● Given exercise: Please copy the entries word for word, beginning at the line that has "braces [185, 124]" and stopping after the line that has "rational (209, 1258)". Leave the pictures out.

● Dataset content:
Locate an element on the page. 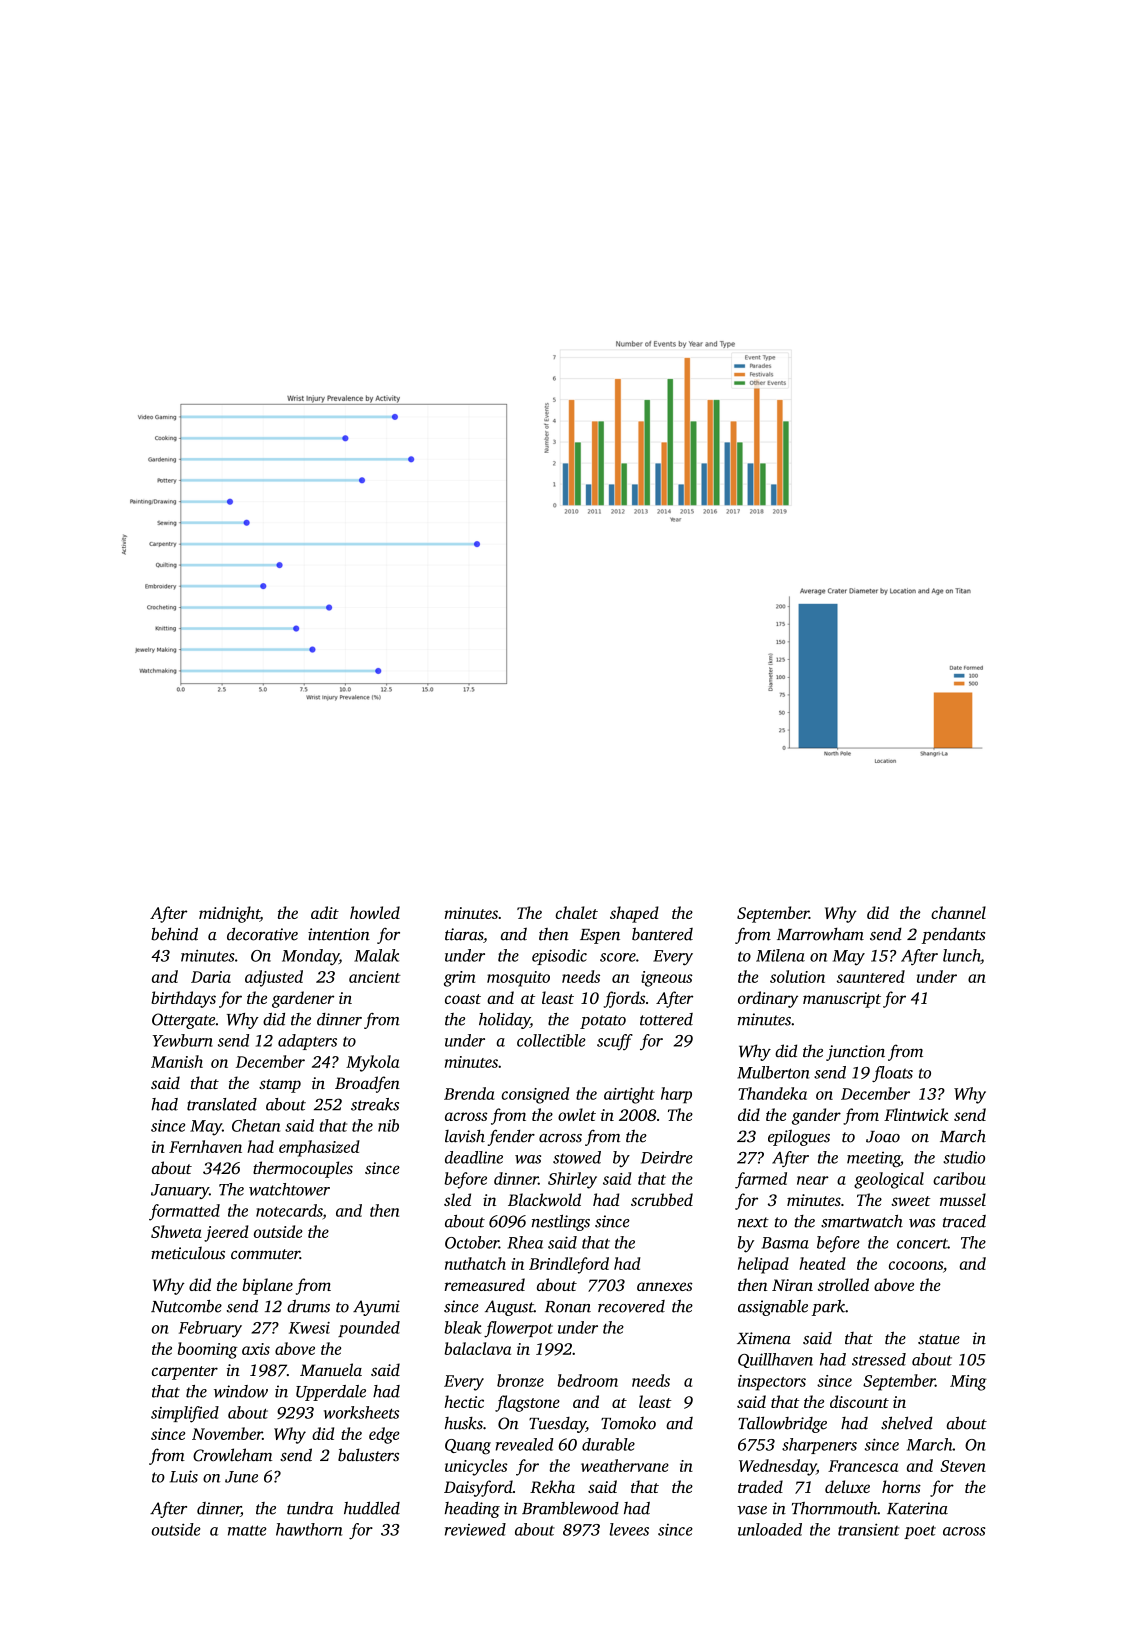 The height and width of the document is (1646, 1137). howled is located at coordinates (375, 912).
* * *
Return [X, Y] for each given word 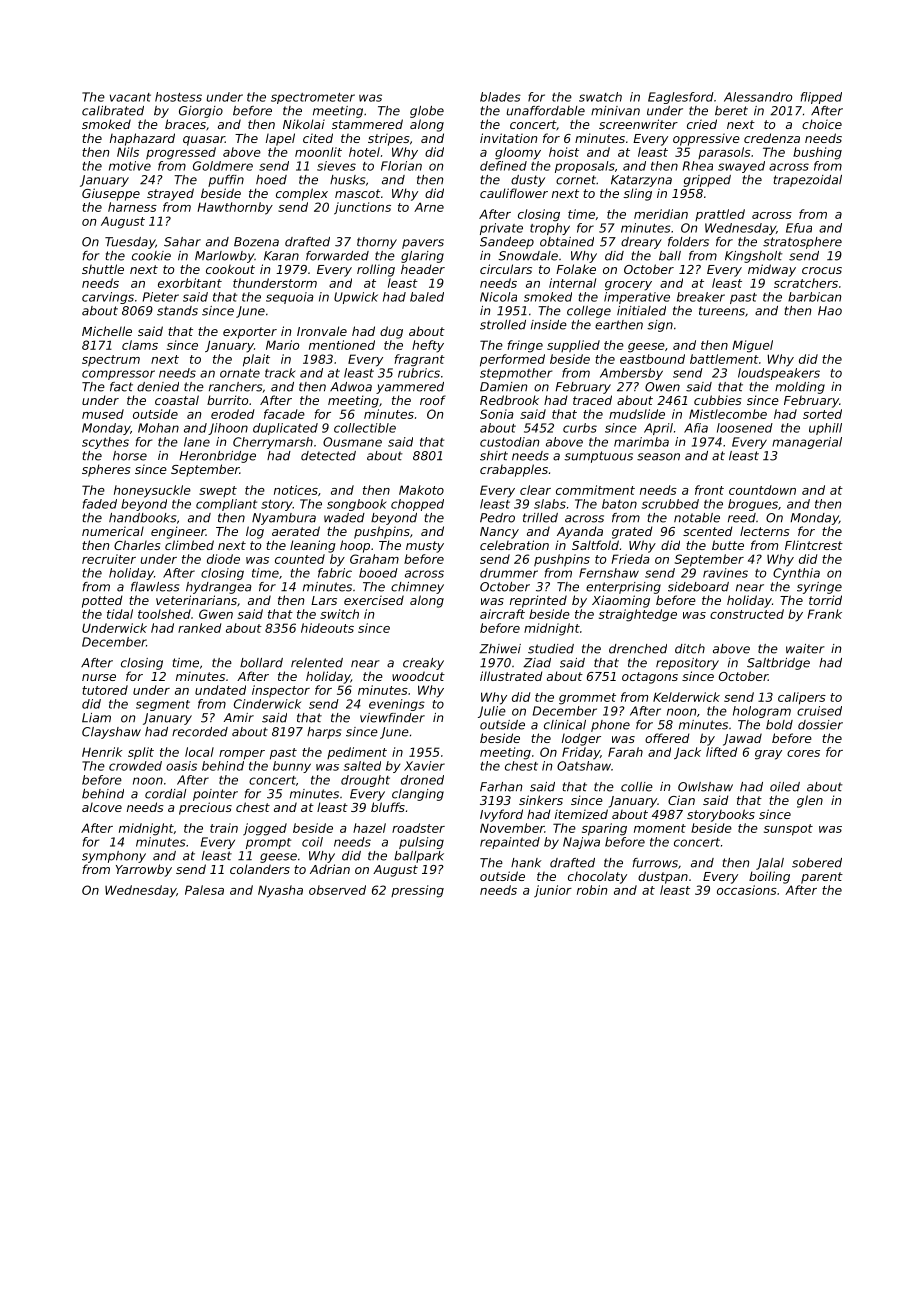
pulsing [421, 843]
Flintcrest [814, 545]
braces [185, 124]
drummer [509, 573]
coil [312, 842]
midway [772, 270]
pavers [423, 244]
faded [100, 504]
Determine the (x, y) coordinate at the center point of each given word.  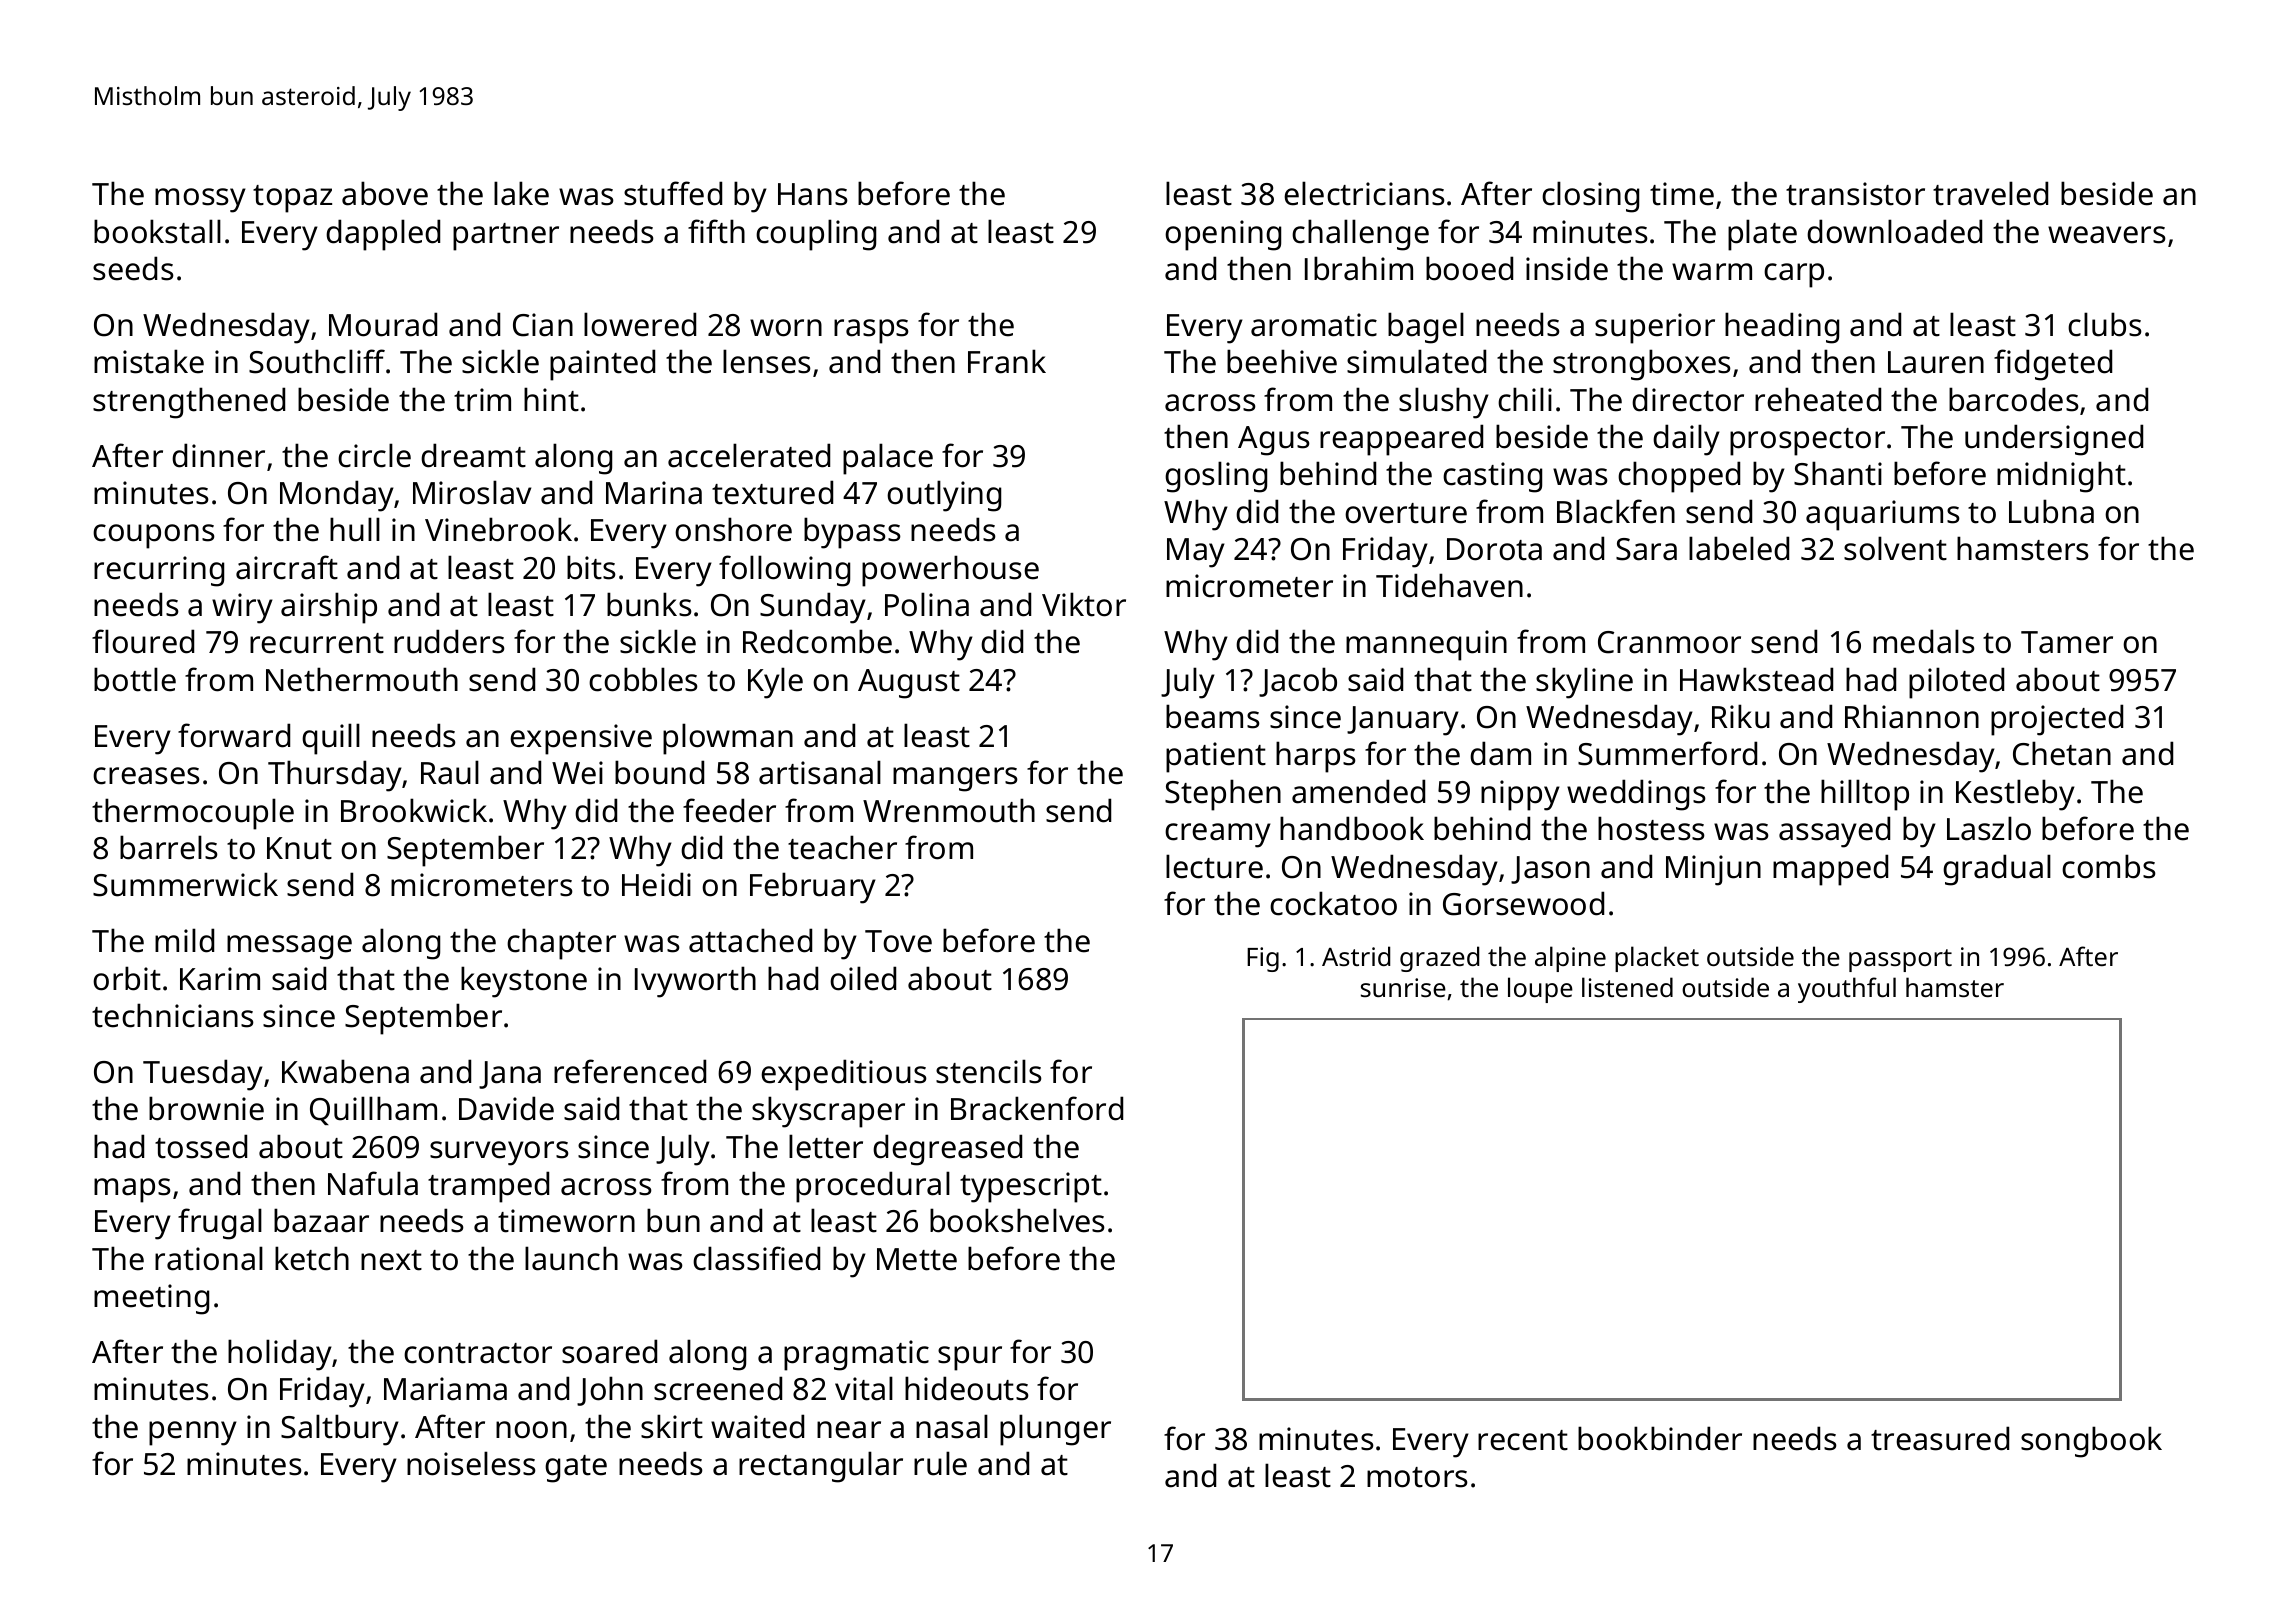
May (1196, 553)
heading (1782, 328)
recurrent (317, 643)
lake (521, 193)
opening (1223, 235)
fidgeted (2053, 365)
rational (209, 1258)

● Result for this exercise:
braces [185, 124]
drummer [509, 573]
coil [312, 842]
midway [772, 270]
pavers [423, 244]
faded [100, 504]
Determine the (x, y) coordinate at the center point of each given word.  
May (1196, 553)
heading (1782, 328)
recurrent (317, 643)
lake (521, 193)
opening (1223, 235)
fidgeted (2053, 365)
rational (209, 1258)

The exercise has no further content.